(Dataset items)
========================================

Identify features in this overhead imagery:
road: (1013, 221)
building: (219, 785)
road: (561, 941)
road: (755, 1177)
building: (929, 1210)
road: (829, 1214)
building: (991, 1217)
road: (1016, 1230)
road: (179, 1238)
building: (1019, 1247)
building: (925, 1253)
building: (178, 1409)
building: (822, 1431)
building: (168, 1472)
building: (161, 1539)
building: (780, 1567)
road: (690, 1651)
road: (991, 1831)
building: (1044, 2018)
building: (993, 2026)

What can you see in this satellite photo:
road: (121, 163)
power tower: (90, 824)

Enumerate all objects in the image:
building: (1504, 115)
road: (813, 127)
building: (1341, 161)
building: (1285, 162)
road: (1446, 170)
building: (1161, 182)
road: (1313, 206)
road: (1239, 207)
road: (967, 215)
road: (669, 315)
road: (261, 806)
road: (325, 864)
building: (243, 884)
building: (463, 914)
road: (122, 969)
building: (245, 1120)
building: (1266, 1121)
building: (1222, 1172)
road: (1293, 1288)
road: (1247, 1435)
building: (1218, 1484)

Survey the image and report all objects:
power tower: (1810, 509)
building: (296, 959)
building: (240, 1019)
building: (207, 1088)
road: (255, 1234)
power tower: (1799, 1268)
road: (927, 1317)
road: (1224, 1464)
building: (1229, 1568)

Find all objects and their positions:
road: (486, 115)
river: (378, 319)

========================================

#### Task
All the data above should be restated in full, exactly.

#### Solution to this problem
Identify features in this overhead imagery:
road: (1013, 221)
building: (219, 785)
road: (561, 941)
road: (755, 1177)
building: (929, 1210)
road: (829, 1214)
building: (991, 1217)
road: (1016, 1230)
road: (179, 1238)
building: (1019, 1247)
building: (925, 1253)
building: (178, 1409)
building: (822, 1431)
building: (168, 1472)
building: (161, 1539)
building: (780, 1567)
road: (690, 1651)
road: (991, 1831)
building: (1044, 2018)
building: (993, 2026)

What can you see in this satellite photo:
road: (121, 163)
power tower: (90, 824)

Enumerate all objects in the image:
building: (1504, 115)
road: (813, 127)
building: (1341, 161)
building: (1285, 162)
road: (1446, 170)
building: (1161, 182)
road: (1313, 206)
road: (1239, 207)
road: (967, 215)
road: (669, 315)
road: (261, 806)
road: (325, 864)
building: (243, 884)
building: (463, 914)
road: (122, 969)
building: (245, 1120)
building: (1266, 1121)
building: (1222, 1172)
road: (1293, 1288)
road: (1247, 1435)
building: (1218, 1484)

Survey the image and report all objects:
power tower: (1810, 509)
building: (296, 959)
building: (240, 1019)
building: (207, 1088)
road: (255, 1234)
power tower: (1799, 1268)
road: (927, 1317)
road: (1224, 1464)
building: (1229, 1568)

Find all objects and their positions:
road: (486, 115)
river: (378, 319)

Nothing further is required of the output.